(Beginning of Provided data)

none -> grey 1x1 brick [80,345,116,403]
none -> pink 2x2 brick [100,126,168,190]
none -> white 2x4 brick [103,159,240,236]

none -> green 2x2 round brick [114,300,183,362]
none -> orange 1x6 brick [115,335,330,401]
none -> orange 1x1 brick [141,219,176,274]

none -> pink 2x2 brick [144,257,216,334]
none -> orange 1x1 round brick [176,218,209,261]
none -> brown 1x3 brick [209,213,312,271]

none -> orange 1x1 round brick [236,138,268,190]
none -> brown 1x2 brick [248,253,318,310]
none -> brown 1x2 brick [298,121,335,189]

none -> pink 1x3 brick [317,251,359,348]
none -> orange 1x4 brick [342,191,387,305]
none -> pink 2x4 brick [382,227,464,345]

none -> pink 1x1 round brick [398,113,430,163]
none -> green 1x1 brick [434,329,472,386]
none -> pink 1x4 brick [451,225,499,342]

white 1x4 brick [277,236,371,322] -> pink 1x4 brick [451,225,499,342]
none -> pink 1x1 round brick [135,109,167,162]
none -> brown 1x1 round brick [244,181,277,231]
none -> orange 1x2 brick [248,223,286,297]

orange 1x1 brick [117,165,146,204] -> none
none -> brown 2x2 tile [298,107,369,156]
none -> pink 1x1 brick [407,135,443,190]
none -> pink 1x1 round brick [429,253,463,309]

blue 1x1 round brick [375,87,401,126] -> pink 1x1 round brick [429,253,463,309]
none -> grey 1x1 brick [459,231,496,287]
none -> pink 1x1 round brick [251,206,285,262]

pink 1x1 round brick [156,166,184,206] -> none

(End of Provided data)

Output all of the data above without any alteration.

Response box:
none -> grey 1x1 brick [80,345,116,403]
none -> pink 2x2 brick [100,126,168,190]
none -> white 2x4 brick [103,159,240,236]

none -> green 2x2 round brick [114,300,183,362]
none -> orange 1x6 brick [115,335,330,401]
none -> orange 1x1 brick [141,219,176,274]

none -> pink 2x2 brick [144,257,216,334]
none -> orange 1x1 round brick [176,218,209,261]
none -> brown 1x3 brick [209,213,312,271]

none -> orange 1x1 round brick [236,138,268,190]
none -> brown 1x2 brick [248,253,318,310]
none -> brown 1x2 brick [298,121,335,189]

none -> pink 1x3 brick [317,251,359,348]
none -> orange 1x4 brick [342,191,387,305]
none -> pink 2x4 brick [382,227,464,345]

none -> pink 1x1 round brick [398,113,430,163]
none -> green 1x1 brick [434,329,472,386]
none -> pink 1x4 brick [451,225,499,342]

white 1x4 brick [277,236,371,322] -> pink 1x4 brick [451,225,499,342]
none -> pink 1x1 round brick [135,109,167,162]
none -> brown 1x1 round brick [244,181,277,231]
none -> orange 1x2 brick [248,223,286,297]

orange 1x1 brick [117,165,146,204] -> none
none -> brown 2x2 tile [298,107,369,156]
none -> pink 1x1 brick [407,135,443,190]
none -> pink 1x1 round brick [429,253,463,309]

blue 1x1 round brick [375,87,401,126] -> pink 1x1 round brick [429,253,463,309]
none -> grey 1x1 brick [459,231,496,287]
none -> pink 1x1 round brick [251,206,285,262]

pink 1x1 round brick [156,166,184,206] -> none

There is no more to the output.